─── Data for this task

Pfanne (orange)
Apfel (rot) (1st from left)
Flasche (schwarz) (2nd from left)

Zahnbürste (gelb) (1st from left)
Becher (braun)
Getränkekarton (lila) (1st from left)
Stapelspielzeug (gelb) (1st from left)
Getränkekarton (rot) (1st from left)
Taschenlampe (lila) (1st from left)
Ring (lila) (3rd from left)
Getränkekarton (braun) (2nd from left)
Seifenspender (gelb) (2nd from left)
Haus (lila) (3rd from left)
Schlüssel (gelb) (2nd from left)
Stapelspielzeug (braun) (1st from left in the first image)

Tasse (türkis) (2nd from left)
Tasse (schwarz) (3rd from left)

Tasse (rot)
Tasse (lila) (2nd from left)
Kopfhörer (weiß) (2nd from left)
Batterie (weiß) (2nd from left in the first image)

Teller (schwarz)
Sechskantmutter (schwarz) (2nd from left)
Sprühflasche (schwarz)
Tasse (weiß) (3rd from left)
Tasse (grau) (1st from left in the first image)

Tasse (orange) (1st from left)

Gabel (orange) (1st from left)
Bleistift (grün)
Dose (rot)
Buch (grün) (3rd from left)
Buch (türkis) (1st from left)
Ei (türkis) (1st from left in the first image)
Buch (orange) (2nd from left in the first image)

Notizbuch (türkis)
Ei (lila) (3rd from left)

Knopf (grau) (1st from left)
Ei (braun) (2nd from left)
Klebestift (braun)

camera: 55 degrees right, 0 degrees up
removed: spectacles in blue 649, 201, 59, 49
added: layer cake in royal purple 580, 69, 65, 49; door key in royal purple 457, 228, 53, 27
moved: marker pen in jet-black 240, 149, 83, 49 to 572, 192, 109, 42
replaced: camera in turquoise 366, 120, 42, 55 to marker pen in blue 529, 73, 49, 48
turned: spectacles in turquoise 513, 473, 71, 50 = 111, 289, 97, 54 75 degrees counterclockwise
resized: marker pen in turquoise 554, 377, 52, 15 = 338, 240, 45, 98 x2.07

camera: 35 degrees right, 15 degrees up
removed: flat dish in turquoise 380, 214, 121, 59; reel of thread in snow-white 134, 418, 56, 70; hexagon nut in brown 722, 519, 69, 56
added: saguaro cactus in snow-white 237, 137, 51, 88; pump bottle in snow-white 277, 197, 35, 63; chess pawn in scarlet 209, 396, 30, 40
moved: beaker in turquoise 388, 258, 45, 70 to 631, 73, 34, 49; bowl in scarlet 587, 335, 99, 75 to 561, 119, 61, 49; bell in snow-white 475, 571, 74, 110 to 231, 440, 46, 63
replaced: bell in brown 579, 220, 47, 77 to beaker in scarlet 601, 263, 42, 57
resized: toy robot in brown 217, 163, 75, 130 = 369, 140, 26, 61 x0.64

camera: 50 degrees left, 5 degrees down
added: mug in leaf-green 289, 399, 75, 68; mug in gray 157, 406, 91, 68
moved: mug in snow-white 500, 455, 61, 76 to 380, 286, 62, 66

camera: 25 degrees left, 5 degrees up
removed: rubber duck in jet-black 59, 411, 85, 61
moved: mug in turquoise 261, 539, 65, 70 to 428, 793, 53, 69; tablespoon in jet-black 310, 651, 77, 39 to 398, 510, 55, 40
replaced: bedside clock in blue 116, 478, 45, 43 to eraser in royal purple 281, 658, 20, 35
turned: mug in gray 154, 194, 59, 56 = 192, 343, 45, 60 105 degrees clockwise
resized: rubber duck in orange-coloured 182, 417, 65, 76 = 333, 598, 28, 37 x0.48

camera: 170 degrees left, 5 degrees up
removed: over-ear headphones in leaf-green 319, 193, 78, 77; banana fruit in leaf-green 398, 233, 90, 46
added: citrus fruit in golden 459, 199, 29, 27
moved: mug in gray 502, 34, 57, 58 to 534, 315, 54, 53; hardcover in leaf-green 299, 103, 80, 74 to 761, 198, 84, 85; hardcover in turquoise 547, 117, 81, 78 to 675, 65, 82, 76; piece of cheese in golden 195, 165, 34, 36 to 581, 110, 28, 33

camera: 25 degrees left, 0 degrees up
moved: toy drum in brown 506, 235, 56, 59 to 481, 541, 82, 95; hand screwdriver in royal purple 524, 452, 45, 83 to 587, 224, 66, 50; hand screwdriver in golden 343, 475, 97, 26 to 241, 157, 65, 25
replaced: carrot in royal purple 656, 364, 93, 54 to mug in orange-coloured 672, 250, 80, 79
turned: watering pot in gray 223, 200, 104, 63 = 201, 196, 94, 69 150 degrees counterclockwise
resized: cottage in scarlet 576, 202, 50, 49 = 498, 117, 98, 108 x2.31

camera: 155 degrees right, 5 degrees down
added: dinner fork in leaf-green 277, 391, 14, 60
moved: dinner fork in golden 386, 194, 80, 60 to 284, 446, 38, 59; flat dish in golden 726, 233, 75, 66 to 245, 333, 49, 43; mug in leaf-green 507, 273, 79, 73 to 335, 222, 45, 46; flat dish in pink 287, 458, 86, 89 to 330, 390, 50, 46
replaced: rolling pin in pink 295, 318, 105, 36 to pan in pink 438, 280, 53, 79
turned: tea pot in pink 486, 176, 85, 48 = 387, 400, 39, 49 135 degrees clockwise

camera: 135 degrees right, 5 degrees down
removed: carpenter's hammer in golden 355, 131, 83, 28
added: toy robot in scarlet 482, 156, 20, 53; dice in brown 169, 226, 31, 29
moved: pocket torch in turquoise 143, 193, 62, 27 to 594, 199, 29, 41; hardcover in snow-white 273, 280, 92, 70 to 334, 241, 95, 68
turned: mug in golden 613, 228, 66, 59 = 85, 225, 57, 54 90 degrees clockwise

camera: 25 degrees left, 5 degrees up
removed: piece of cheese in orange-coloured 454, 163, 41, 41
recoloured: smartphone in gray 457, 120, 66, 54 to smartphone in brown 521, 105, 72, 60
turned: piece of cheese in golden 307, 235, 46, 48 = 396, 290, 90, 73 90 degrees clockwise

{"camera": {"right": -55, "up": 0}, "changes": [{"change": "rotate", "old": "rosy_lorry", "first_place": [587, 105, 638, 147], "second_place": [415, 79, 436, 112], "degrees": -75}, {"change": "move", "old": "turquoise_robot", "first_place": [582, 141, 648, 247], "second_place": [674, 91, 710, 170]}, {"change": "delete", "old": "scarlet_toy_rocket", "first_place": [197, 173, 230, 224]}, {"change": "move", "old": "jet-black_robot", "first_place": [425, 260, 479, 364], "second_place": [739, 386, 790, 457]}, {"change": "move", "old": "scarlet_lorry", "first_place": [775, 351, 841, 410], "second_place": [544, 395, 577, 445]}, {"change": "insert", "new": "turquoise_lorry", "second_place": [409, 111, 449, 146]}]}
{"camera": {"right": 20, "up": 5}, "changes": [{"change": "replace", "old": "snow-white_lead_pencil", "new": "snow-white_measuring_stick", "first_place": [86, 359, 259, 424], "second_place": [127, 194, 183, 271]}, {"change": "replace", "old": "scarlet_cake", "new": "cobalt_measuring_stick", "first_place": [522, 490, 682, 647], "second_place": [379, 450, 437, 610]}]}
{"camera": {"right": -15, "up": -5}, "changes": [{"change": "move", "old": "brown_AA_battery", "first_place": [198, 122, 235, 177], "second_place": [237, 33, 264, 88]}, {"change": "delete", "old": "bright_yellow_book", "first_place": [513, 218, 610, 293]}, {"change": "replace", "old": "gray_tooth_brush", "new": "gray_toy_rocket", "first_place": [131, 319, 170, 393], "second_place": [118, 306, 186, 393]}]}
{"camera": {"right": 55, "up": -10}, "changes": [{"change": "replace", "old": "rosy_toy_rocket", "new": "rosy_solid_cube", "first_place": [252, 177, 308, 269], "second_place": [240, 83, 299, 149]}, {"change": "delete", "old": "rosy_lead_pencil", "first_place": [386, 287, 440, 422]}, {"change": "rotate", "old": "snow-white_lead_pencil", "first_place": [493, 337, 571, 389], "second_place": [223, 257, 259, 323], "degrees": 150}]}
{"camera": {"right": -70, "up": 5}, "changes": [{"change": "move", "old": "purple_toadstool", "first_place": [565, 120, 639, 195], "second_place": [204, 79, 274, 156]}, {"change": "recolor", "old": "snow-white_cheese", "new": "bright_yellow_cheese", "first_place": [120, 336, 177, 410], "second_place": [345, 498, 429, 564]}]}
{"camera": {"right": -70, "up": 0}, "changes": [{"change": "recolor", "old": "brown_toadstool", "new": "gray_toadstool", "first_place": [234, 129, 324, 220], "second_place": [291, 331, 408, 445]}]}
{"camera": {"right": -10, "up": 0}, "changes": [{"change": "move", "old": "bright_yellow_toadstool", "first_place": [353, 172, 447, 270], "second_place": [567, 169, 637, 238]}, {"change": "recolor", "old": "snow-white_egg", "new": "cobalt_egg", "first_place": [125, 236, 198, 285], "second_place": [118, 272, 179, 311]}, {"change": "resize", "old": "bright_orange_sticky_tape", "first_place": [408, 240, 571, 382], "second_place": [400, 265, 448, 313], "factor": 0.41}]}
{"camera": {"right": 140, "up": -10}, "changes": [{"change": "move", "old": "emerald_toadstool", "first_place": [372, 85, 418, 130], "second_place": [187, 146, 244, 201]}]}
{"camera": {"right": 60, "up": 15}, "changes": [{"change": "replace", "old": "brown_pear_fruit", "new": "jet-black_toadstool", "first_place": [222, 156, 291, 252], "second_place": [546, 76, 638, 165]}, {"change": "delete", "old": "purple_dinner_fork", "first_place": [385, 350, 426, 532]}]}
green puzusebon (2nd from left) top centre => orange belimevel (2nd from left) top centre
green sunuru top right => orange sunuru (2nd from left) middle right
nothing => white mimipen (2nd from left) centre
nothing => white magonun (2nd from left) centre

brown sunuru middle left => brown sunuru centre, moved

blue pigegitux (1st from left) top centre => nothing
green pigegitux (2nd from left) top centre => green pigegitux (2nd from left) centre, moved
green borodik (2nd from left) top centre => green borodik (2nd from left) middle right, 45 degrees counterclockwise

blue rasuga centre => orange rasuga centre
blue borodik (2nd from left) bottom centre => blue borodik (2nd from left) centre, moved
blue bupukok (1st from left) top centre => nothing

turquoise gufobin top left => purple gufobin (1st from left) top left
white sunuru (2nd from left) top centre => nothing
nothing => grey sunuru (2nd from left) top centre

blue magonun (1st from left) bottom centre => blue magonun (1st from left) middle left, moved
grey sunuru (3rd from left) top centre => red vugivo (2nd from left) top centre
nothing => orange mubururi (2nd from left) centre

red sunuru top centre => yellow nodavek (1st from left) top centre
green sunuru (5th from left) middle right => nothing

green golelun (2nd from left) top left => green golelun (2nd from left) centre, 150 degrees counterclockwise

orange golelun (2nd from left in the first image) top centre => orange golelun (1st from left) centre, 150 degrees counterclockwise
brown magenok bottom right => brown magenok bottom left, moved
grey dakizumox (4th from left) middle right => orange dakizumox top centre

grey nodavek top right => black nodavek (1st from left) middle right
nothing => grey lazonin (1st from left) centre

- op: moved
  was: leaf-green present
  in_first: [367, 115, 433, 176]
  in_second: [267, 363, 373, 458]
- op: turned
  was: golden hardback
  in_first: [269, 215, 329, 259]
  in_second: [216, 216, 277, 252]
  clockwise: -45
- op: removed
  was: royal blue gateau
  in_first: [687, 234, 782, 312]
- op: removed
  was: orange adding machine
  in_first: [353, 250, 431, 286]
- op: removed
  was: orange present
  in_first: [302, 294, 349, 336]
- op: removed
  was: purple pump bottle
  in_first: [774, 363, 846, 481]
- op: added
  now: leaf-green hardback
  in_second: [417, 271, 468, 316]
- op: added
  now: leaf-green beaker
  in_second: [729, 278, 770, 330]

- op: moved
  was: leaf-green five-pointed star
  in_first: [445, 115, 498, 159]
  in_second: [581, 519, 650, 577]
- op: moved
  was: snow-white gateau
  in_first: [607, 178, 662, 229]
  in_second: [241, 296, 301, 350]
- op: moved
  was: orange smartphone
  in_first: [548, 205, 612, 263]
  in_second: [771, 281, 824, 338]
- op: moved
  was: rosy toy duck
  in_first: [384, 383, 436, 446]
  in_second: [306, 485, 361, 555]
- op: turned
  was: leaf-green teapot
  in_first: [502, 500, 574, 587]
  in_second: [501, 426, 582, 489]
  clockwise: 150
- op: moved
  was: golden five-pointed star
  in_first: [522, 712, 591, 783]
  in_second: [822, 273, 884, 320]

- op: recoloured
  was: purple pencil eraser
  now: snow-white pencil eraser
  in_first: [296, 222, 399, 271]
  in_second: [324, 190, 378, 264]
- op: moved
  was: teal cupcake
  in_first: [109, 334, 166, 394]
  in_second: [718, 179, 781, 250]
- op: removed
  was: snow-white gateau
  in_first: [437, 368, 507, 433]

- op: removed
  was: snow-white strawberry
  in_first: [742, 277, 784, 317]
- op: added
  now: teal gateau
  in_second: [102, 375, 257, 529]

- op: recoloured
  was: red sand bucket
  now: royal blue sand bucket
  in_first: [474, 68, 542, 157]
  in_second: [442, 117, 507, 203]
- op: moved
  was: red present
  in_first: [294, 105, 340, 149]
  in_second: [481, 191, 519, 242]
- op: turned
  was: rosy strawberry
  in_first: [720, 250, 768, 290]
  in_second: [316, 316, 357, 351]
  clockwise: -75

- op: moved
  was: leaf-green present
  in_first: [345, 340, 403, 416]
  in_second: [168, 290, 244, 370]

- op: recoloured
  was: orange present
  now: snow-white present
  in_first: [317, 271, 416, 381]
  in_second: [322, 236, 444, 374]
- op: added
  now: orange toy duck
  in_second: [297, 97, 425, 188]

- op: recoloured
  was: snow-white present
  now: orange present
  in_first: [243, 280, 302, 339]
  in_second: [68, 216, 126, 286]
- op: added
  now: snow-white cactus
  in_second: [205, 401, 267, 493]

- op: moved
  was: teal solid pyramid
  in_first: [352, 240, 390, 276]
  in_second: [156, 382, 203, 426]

──────

* [Problem to work on]: Return, word for word, the lines of the data above from the line with "blue rasuga centre => orange rasuga centre" through the line with "now: leaf-green beaker", inclusive.

* [Output of the exercise]:
blue rasuga centre => orange rasuga centre
blue borodik (2nd from left) bottom centre => blue borodik (2nd from left) centre, moved
blue bupukok (1st from left) top centre => nothing

turquoise gufobin top left => purple gufobin (1st from left) top left
white sunuru (2nd from left) top centre => nothing
nothing => grey sunuru (2nd from left) top centre

blue magonun (1st from left) bottom centre => blue magonun (1st from left) middle left, moved
grey sunuru (3rd from left) top centre => red vugivo (2nd from left) top centre
nothing => orange mubururi (2nd from left) centre

red sunuru top centre => yellow nodavek (1st from left) top centre
green sunuru (5th from left) middle right => nothing

green golelun (2nd from left) top left => green golelun (2nd from left) centre, 150 degrees counterclockwise

orange golelun (2nd from left in the first image) top centre => orange golelun (1st from left) centre, 150 degrees counterclockwise
brown magenok bottom right => brown magenok bottom left, moved
grey dakizumox (4th from left) middle right => orange dakizumox top centre

grey nodavek top right => black nodavek (1st from left) middle right
nothing => grey lazonin (1st from left) centre

- op: moved
  was: leaf-green present
  in_first: [367, 115, 433, 176]
  in_second: [267, 363, 373, 458]
- op: turned
  was: golden hardback
  in_first: [269, 215, 329, 259]
  in_second: [216, 216, 277, 252]
  clockwise: -45
- op: removed
  was: royal blue gateau
  in_first: [687, 234, 782, 312]
- op: removed
  was: orange adding machine
  in_first: [353, 250, 431, 286]
- op: removed
  was: orange present
  in_first: [302, 294, 349, 336]
- op: removed
  was: purple pump bottle
  in_first: [774, 363, 846, 481]
- op: added
  now: leaf-green hardback
  in_second: [417, 271, 468, 316]
- op: added
  now: leaf-green beaker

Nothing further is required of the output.